Return every entry exactly as written, with the pictures removed.

BEGIN

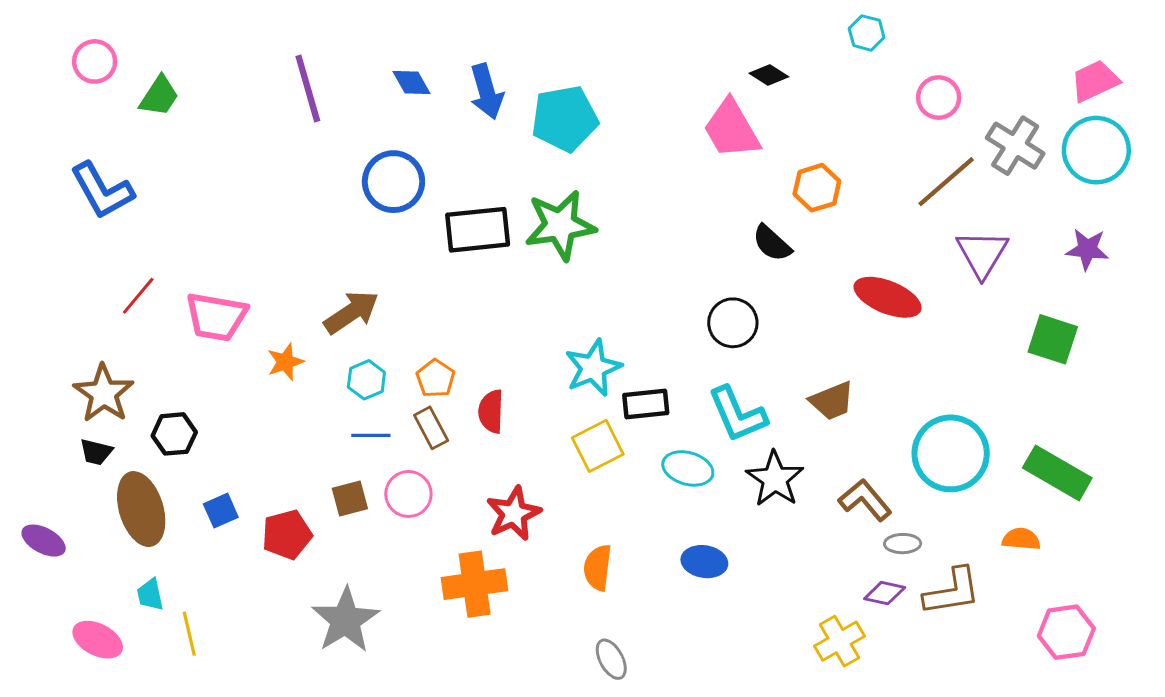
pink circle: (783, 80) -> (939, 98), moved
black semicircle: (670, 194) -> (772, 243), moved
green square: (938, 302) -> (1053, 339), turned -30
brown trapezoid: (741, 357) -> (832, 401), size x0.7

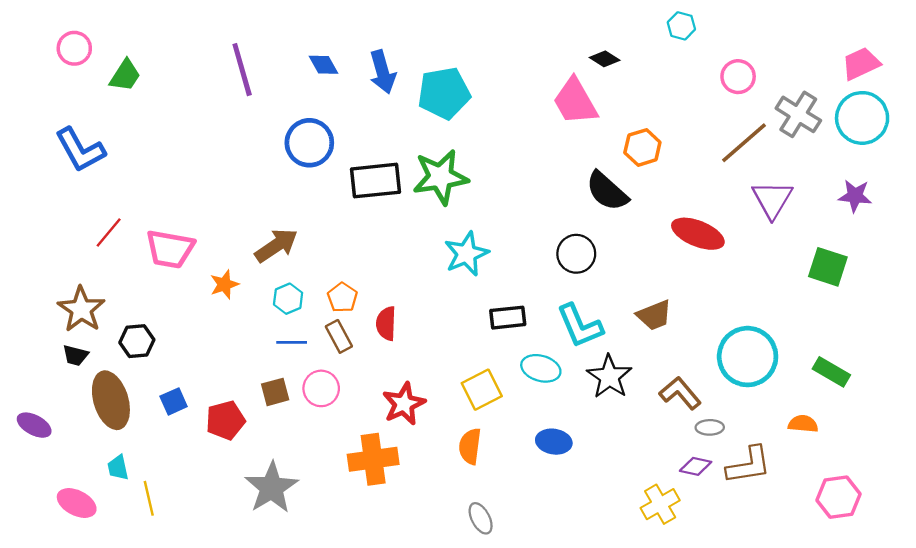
black semicircle: (772, 243) -> (607, 191), size x1.4
cyan star: (593, 368) -> (466, 254), moved
yellow square: (598, 446) -> (482, 390), moved
green rectangle: (1057, 473) -> (831, 372), size x0.7

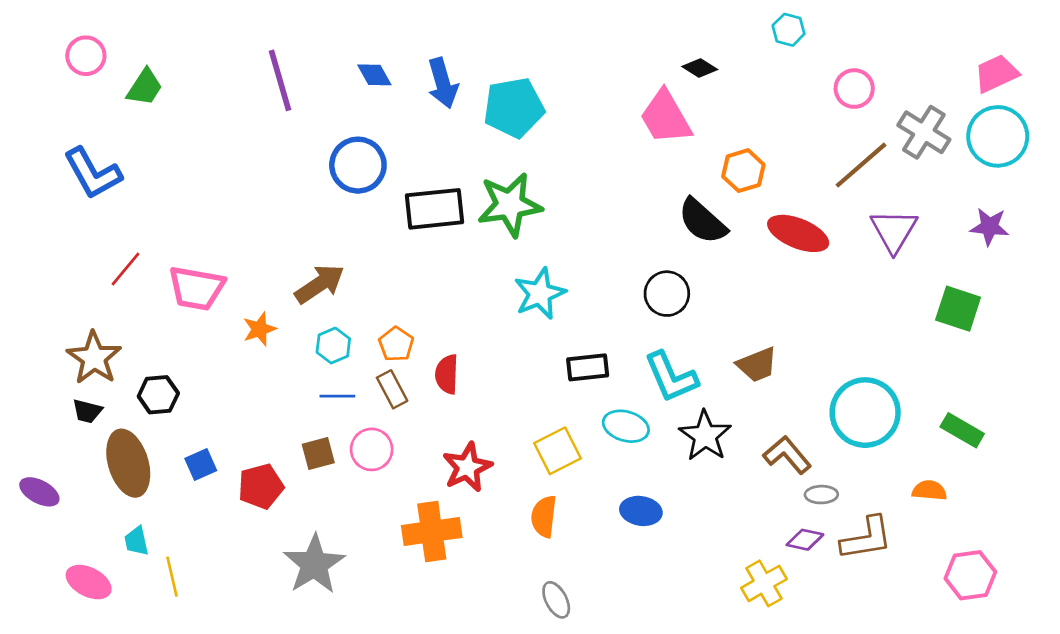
red ellipse: (698, 234) -> (798, 233), moved

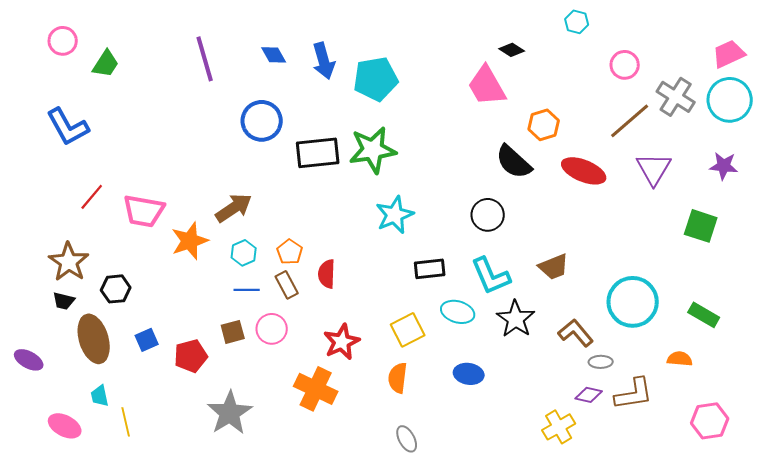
orange star: (259, 329) -> (190, 241), size x1.5
orange cross: (432, 531) -> (316, 389), turned 33

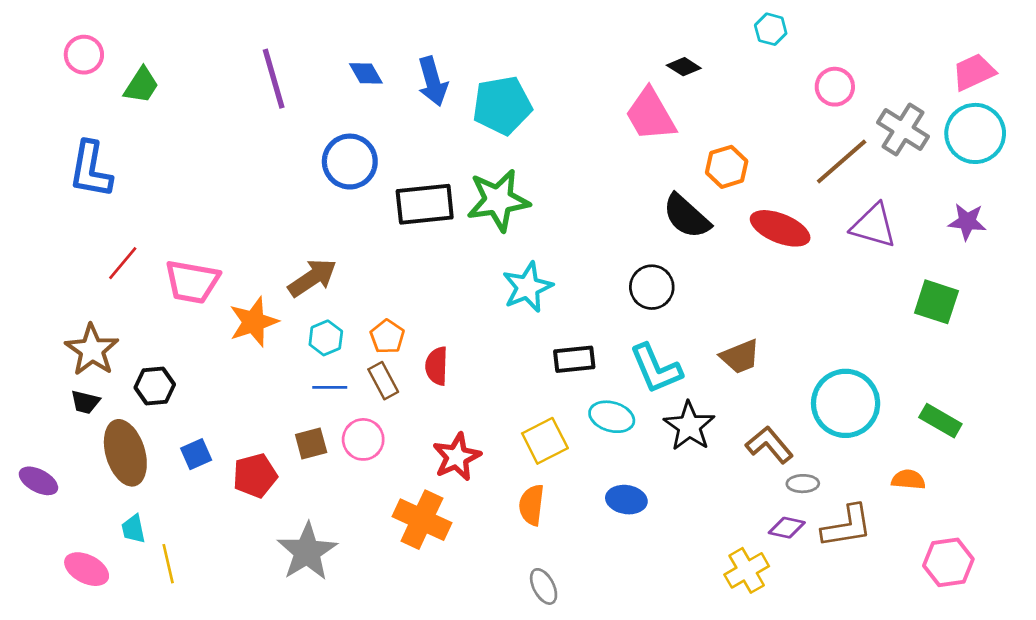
blue L-shape: (68, 127) -> (91, 170), turned 39
purple triangle: (654, 169) -> (874, 226), turned -45

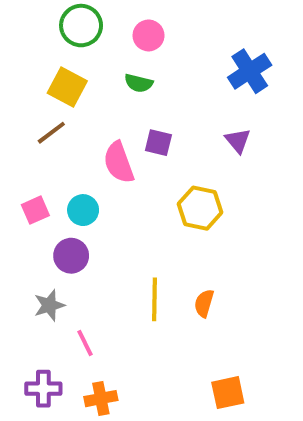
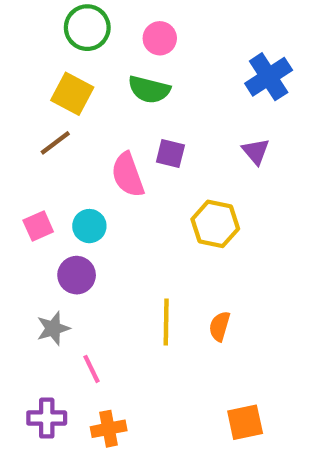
green semicircle: (139, 83) -> (149, 89), size x1.4

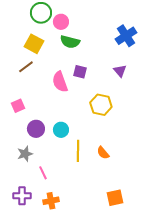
pink circle: (160, 38) -> (61, 22), moved
cyan circle: (89, 226) -> (61, 130), moved
orange semicircle: (220, 326) -> (103, 153), turned -56

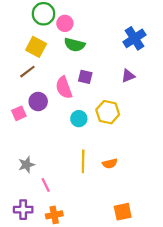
purple triangle: (120, 71) -> (128, 76), turned 48
purple circle: (36, 129) -> (38, 101), moved
cyan circle: (61, 130) -> (79, 119), moved
orange semicircle: (103, 153) -> (110, 164), turned -64

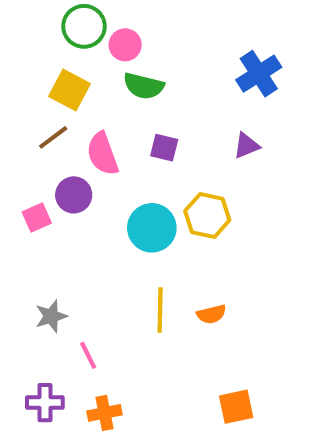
pink semicircle: (64, 88) -> (102, 154), moved
cyan circle: (79, 119) -> (152, 228), size x1.5

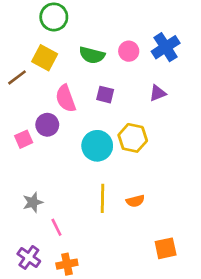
pink circle: (125, 45) -> (129, 51), moved
brown line: (53, 137) -> (17, 77), moved
purple cross: (45, 403) -> (29, 257), turned 35
orange square: (236, 407) -> (166, 248), moved

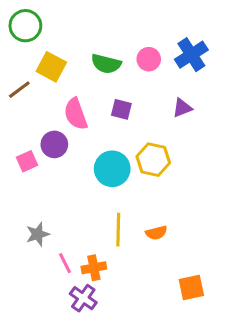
green circle: (54, 17) -> (25, 26), moved
purple cross: (29, 257) -> (83, 298), moved
orange cross: (67, 264) -> (94, 268), moved

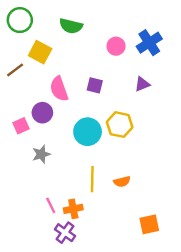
green semicircle: (106, 64) -> (71, 26), moved
gray star: (38, 234) -> (41, 154), moved

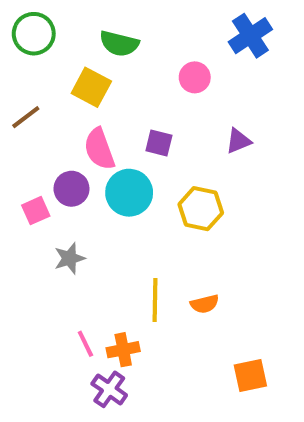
blue cross: (149, 43) -> (250, 36), moved
yellow square: (40, 52) -> (91, 87), moved
cyan circle: (88, 132) -> (129, 193), moved

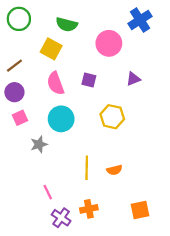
pink circle: (195, 77) -> (109, 43), size x1.5
purple circle: (71, 189) -> (14, 92), moved
cyan circle: (129, 193) -> (61, 119), moved
orange cross: (123, 350) -> (89, 209), moved

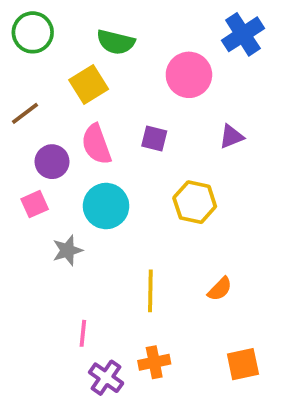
yellow square: (51, 49) -> (89, 84), turned 30
purple circle: (14, 92) -> (52, 162), moved
orange semicircle: (114, 170) -> (220, 289), moved, turned -32
pink line: (48, 192) -> (83, 333), turned 32

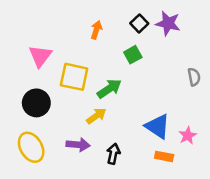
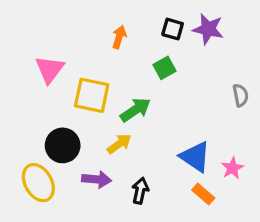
black square: (139, 23) -> (173, 29), turned -30
black circle: (36, 103) -> (63, 145), moved
orange rectangle: (164, 156) -> (203, 194), turned 30

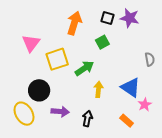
orange arrow: (119, 37) -> (74, 23), size x1.6
yellow square: (92, 95) -> (57, 59), turned -30
yellow arrow: (119, 144) -> (98, 89), moved, turned -49
blue triangle: (195, 157) -> (131, 87), moved

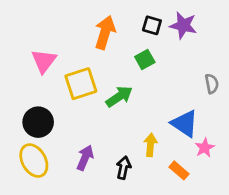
yellow arrow: (98, 89) -> (151, 145), moved
black circle: (39, 90) -> (38, 122), moved
purple arrow: (60, 112) -> (85, 158), turned -72

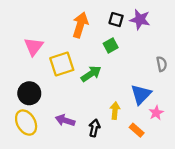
blue triangle: (185, 124) -> (141, 94), turned 40
purple arrow: (85, 158) -> (65, 120), turned -96

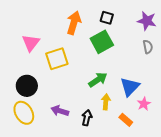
purple star: (140, 20) -> (147, 21), moved
green square: (111, 46) -> (102, 42), size x1.6
gray semicircle: (162, 64) -> (148, 47), moved
green arrow: (91, 74) -> (98, 80), moved

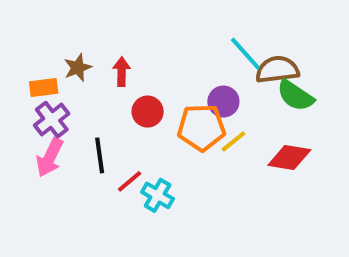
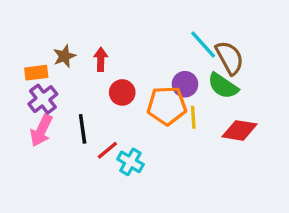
brown semicircle: (277, 70) -> (230, 58), turned 68
green semicircle: (295, 96) -> (223, 86), moved
yellow line: (233, 141) -> (193, 117), turned -55

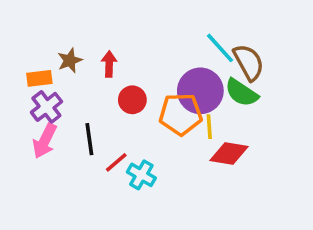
purple circle: (185, 84) -> (200, 91), size x1.6
red diamond: (239, 130) -> (229, 153), moved

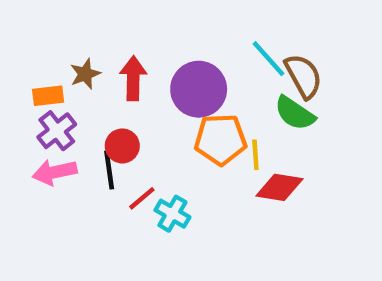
red arrow: (109, 64) -> (133, 78), size x1.4
purple circle: (200, 91) -> (199, 89), moved
red circle: (132, 100) -> (122, 146), moved
pink arrow: (45, 141) -> (55, 172), turned 52

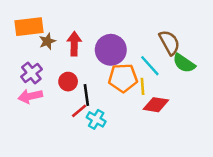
cyan line: (268, 59) -> (150, 66), moved
orange rectangle: (48, 96) -> (29, 27), moved, size x1.6
green semicircle: (295, 113) -> (184, 63), moved
black line: (109, 170) -> (86, 95), moved

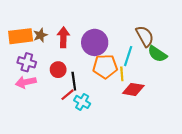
orange rectangle: (29, 27) -> (21, 36), moved
cyan line: (150, 66) -> (128, 56), turned 60
purple cross: (31, 73) -> (27, 62), turned -36

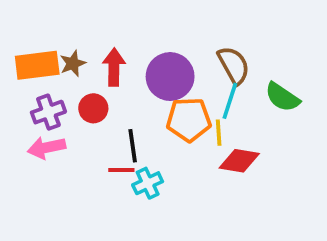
brown semicircle: (145, 36) -> (234, 65), moved
purple cross: (27, 62) -> (48, 112), turned -36
red circle: (58, 70) -> (93, 108), moved
red line: (68, 95) -> (121, 170), turned 40
cyan cross: (82, 102) -> (148, 183), turned 35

END

Expected answer:
pink circle: (783, 80) -> (939, 98), moved
black semicircle: (670, 194) -> (772, 243), moved
green square: (938, 302) -> (1053, 339), turned -30
brown trapezoid: (741, 357) -> (832, 401), size x0.7

black semicircle: (772, 243) -> (607, 191), size x1.4
cyan star: (593, 368) -> (466, 254), moved
yellow square: (598, 446) -> (482, 390), moved
green rectangle: (1057, 473) -> (831, 372), size x0.7

red ellipse: (698, 234) -> (798, 233), moved

orange star: (259, 329) -> (190, 241), size x1.5
orange cross: (432, 531) -> (316, 389), turned 33

blue L-shape: (68, 127) -> (91, 170), turned 39
purple triangle: (654, 169) -> (874, 226), turned -45

green semicircle: (139, 83) -> (149, 89), size x1.4

pink circle: (160, 38) -> (61, 22), moved
cyan circle: (89, 226) -> (61, 130), moved
orange semicircle: (220, 326) -> (103, 153), turned -56

purple triangle: (120, 71) -> (128, 76), turned 48
purple circle: (36, 129) -> (38, 101), moved
cyan circle: (61, 130) -> (79, 119), moved
orange semicircle: (103, 153) -> (110, 164), turned -64

pink semicircle: (64, 88) -> (102, 154), moved
cyan circle: (79, 119) -> (152, 228), size x1.5

pink circle: (125, 45) -> (129, 51), moved
brown line: (53, 137) -> (17, 77), moved
purple cross: (45, 403) -> (29, 257), turned 35
orange square: (236, 407) -> (166, 248), moved

green circle: (54, 17) -> (25, 26), moved
purple cross: (29, 257) -> (83, 298), moved
orange cross: (67, 264) -> (94, 268), moved

green semicircle: (106, 64) -> (71, 26), moved
gray star: (38, 234) -> (41, 154), moved

blue cross: (149, 43) -> (250, 36), moved
yellow square: (40, 52) -> (91, 87), moved
cyan circle: (88, 132) -> (129, 193), moved

pink circle: (195, 77) -> (109, 43), size x1.5
purple circle: (71, 189) -> (14, 92), moved
cyan circle: (129, 193) -> (61, 119), moved
orange cross: (123, 350) -> (89, 209), moved

yellow square: (51, 49) -> (89, 84), turned 30
purple circle: (14, 92) -> (52, 162), moved
orange semicircle: (114, 170) -> (220, 289), moved, turned -32
pink line: (48, 192) -> (83, 333), turned 32

black square: (139, 23) -> (173, 29), turned -30
black circle: (36, 103) -> (63, 145), moved
orange rectangle: (164, 156) -> (203, 194), turned 30

orange arrow: (119, 37) -> (74, 23), size x1.6
yellow square: (92, 95) -> (57, 59), turned -30
yellow arrow: (119, 144) -> (98, 89), moved, turned -49
blue triangle: (195, 157) -> (131, 87), moved

yellow arrow: (98, 89) -> (151, 145), moved
black circle: (39, 90) -> (38, 122), moved
purple arrow: (60, 112) -> (85, 158), turned -72

blue triangle: (185, 124) -> (141, 94), turned 40
purple arrow: (85, 158) -> (65, 120), turned -96

purple star: (140, 20) -> (147, 21), moved
green square: (111, 46) -> (102, 42), size x1.6
gray semicircle: (162, 64) -> (148, 47), moved
green arrow: (91, 74) -> (98, 80), moved

brown semicircle: (277, 70) -> (230, 58), turned 68
green semicircle: (295, 96) -> (223, 86), moved
yellow line: (233, 141) -> (193, 117), turned -55

purple circle: (185, 84) -> (200, 91), size x1.6
red diamond: (239, 130) -> (229, 153), moved

red arrow: (109, 64) -> (133, 78), size x1.4
purple circle: (200, 91) -> (199, 89), moved
red circle: (132, 100) -> (122, 146), moved
pink arrow: (45, 141) -> (55, 172), turned 52

cyan line: (268, 59) -> (150, 66), moved
orange rectangle: (48, 96) -> (29, 27), moved, size x1.6
green semicircle: (295, 113) -> (184, 63), moved
black line: (109, 170) -> (86, 95), moved

orange rectangle: (29, 27) -> (21, 36), moved
cyan line: (150, 66) -> (128, 56), turned 60
purple cross: (31, 73) -> (27, 62), turned -36

brown semicircle: (145, 36) -> (234, 65), moved
purple cross: (27, 62) -> (48, 112), turned -36
red circle: (58, 70) -> (93, 108), moved
red line: (68, 95) -> (121, 170), turned 40
cyan cross: (82, 102) -> (148, 183), turned 35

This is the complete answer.